◆ Supplied entries:
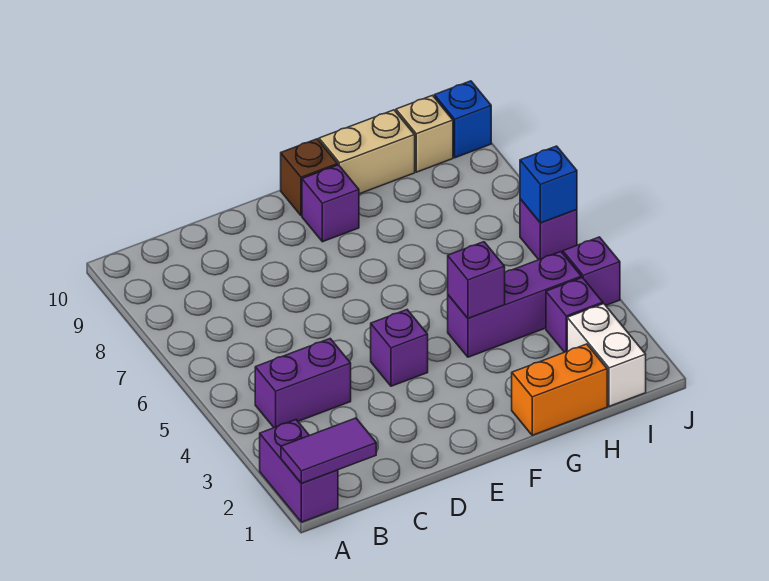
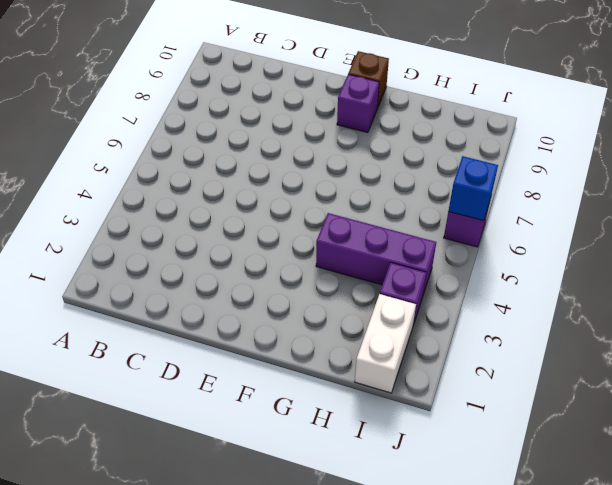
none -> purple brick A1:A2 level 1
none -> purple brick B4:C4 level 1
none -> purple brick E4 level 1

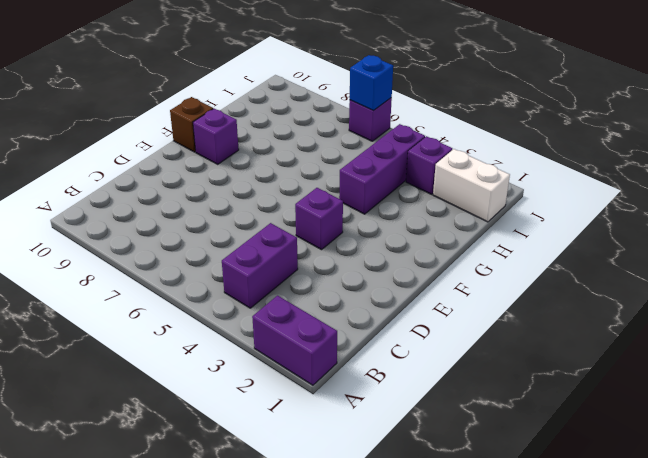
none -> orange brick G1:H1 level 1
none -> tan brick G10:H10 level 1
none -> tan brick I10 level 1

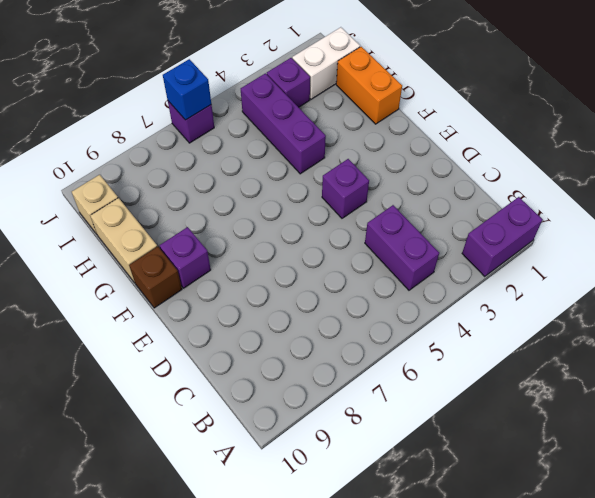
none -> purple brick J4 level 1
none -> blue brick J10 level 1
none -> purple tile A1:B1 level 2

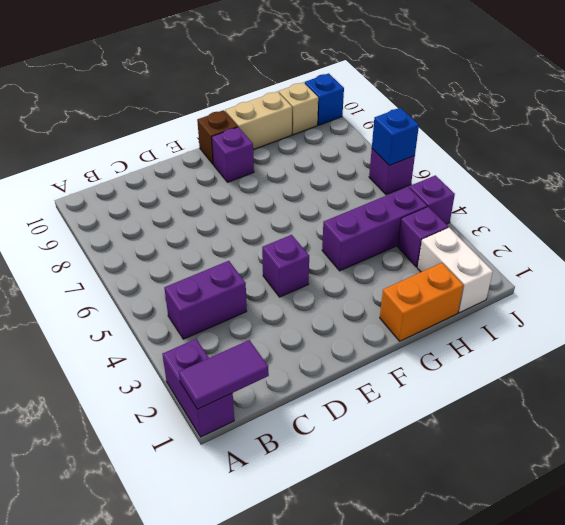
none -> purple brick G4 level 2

◆ Task instructions:
Where a record holds a picture, skip the picture and copy everything else exactly.

◆ Reply to the task:
none -> purple brick A1:A2 level 1
none -> purple brick B4:C4 level 1
none -> purple brick E4 level 1

none -> orange brick G1:H1 level 1
none -> tan brick G10:H10 level 1
none -> tan brick I10 level 1

none -> purple brick J4 level 1
none -> blue brick J10 level 1
none -> purple tile A1:B1 level 2

none -> purple brick G4 level 2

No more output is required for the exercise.